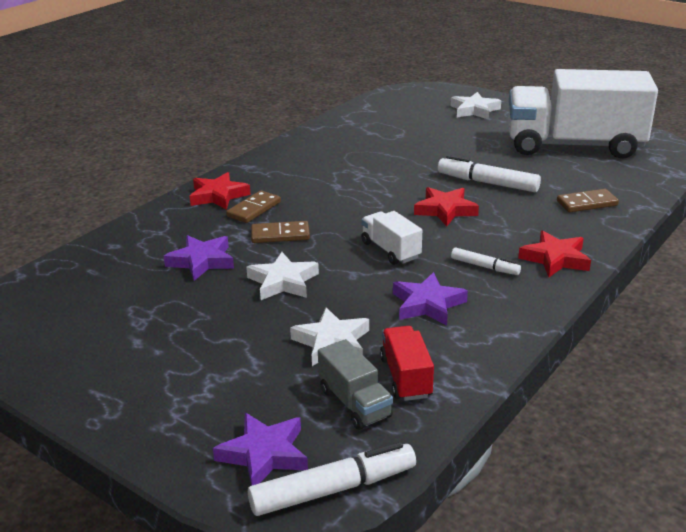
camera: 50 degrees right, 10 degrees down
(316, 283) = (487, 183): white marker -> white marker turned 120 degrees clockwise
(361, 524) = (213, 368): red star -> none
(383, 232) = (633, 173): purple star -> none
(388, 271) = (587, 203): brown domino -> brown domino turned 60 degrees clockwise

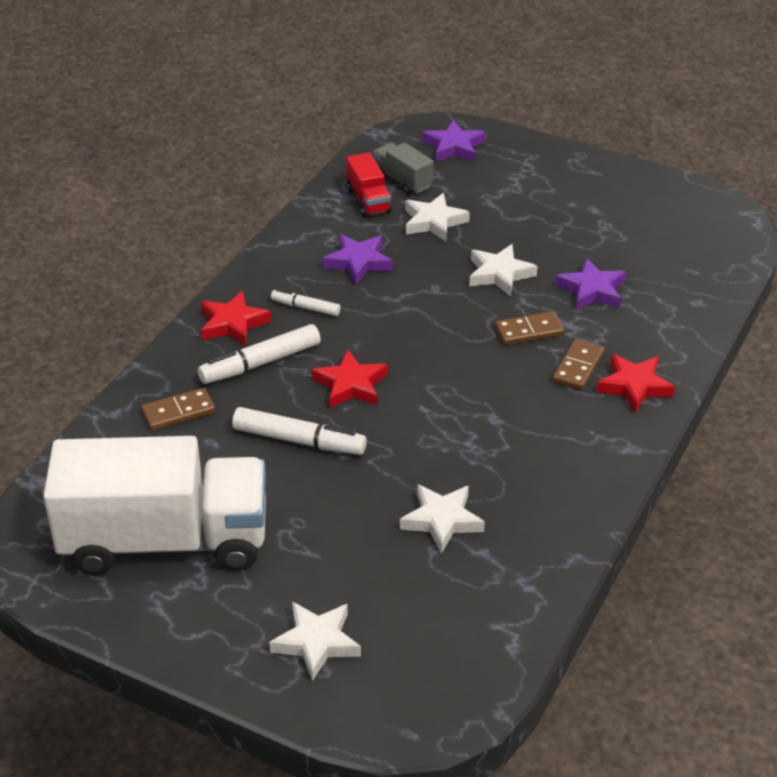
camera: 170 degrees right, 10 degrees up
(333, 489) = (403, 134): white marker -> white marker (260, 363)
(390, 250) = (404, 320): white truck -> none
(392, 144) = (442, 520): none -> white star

□ □ □ □ □

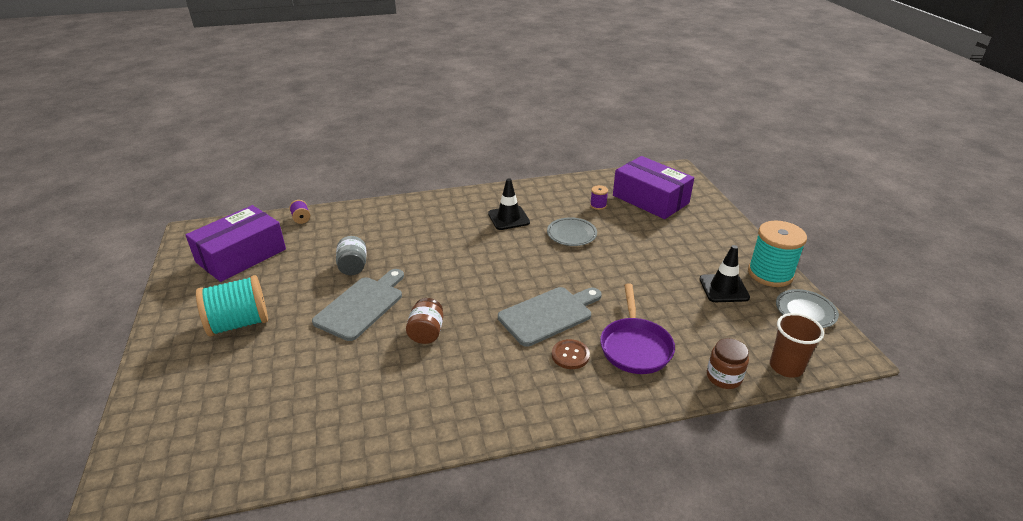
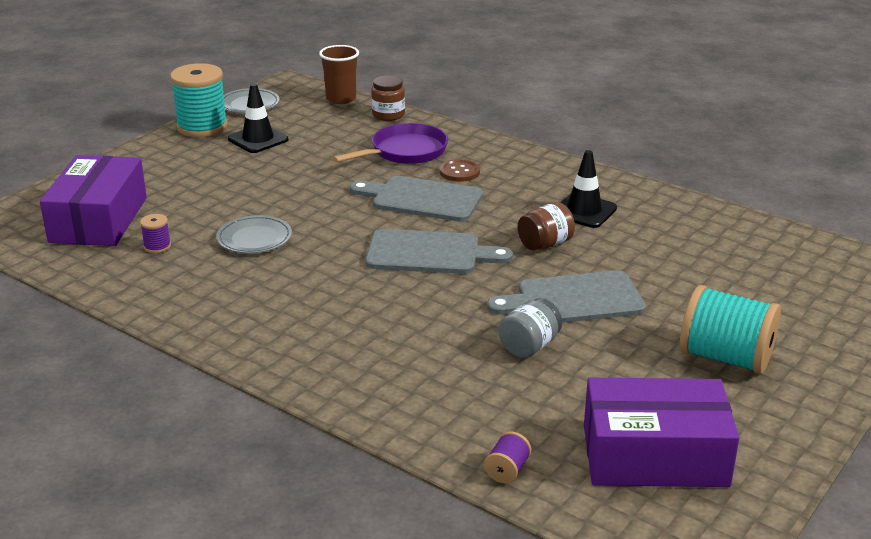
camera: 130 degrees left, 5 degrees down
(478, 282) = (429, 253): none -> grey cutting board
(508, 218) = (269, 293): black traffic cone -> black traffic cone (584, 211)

□ □ □ □ □

### Task to complete
Copy the entries above exactly, but only from the line holding "camera: 130 degrees left, 5 degrees down" through the line holding "(508, 218) = (269, 293): black", both included.

### The answer
camera: 130 degrees left, 5 degrees down
(478, 282) = (429, 253): none -> grey cutting board
(508, 218) = (269, 293): black traffic cone -> black traffic cone (584, 211)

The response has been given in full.